TASK OBJECTIVE: Each time a line of the listing holds "purple", copy that line.

RECORDS TO USE:
□ □ □ □

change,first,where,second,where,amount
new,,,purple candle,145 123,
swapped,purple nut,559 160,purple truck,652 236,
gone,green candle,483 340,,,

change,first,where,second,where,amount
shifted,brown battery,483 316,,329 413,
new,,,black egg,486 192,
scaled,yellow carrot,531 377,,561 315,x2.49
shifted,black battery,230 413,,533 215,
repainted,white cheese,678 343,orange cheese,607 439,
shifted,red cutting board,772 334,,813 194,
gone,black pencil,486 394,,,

□ □ □ □

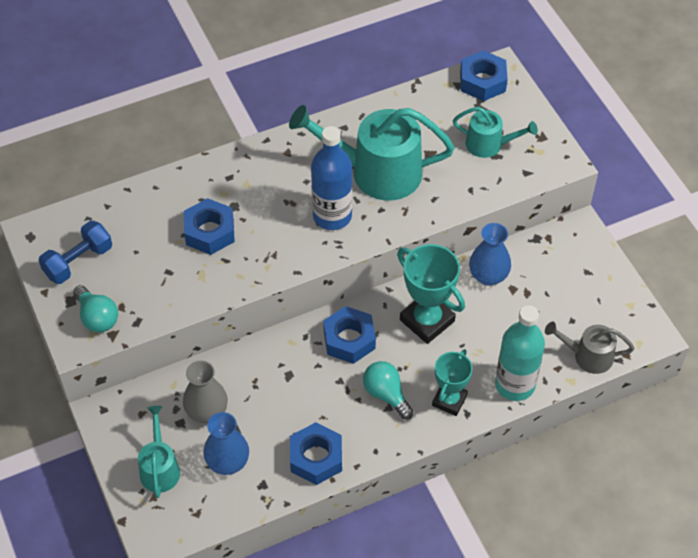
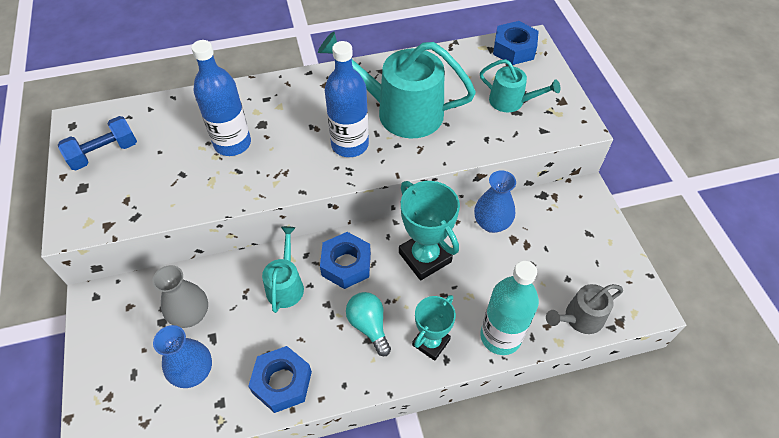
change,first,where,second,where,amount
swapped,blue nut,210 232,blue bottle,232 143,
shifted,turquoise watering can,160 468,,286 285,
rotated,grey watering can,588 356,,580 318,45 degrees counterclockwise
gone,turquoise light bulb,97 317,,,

□ □ □ □

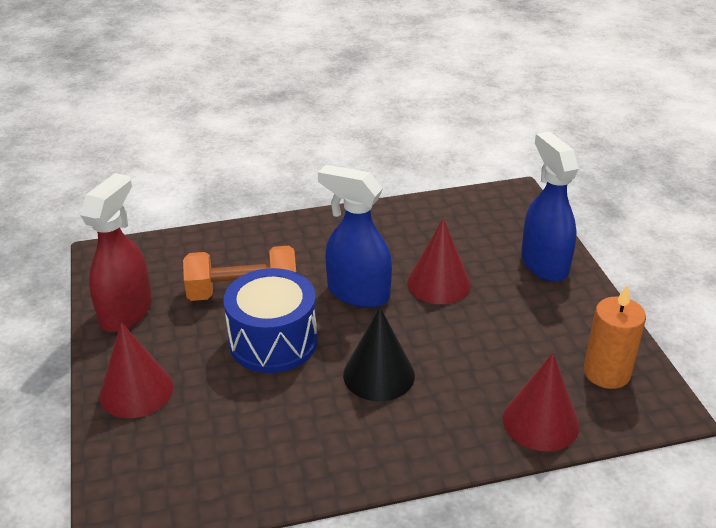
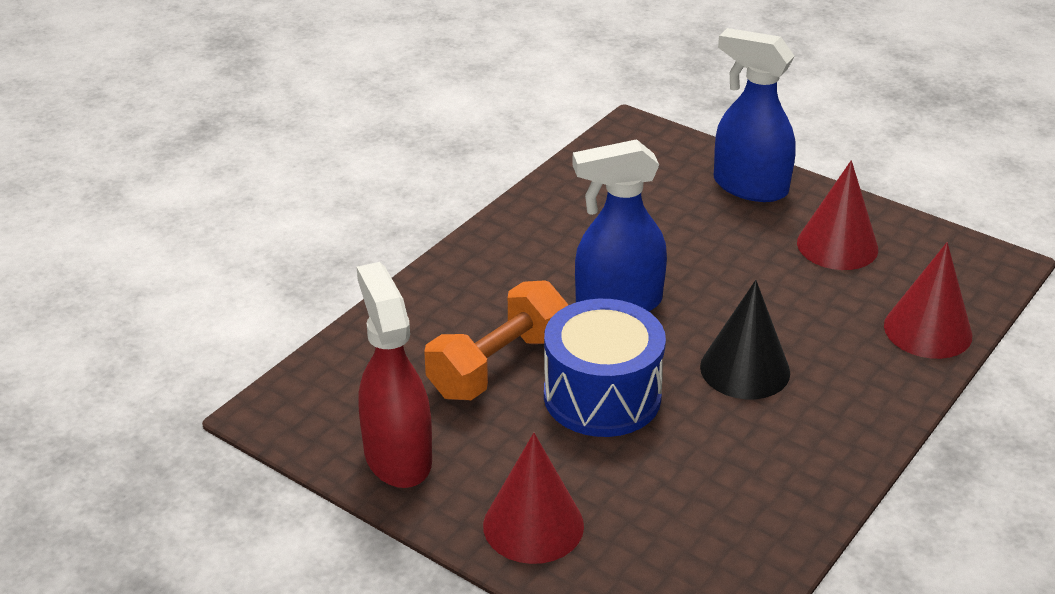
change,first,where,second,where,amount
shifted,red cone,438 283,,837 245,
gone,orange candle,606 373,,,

□ □ □ □

ANSWER:
new,,,purple candle,145 123,
swapped,purple nut,559 160,purple truck,652 236,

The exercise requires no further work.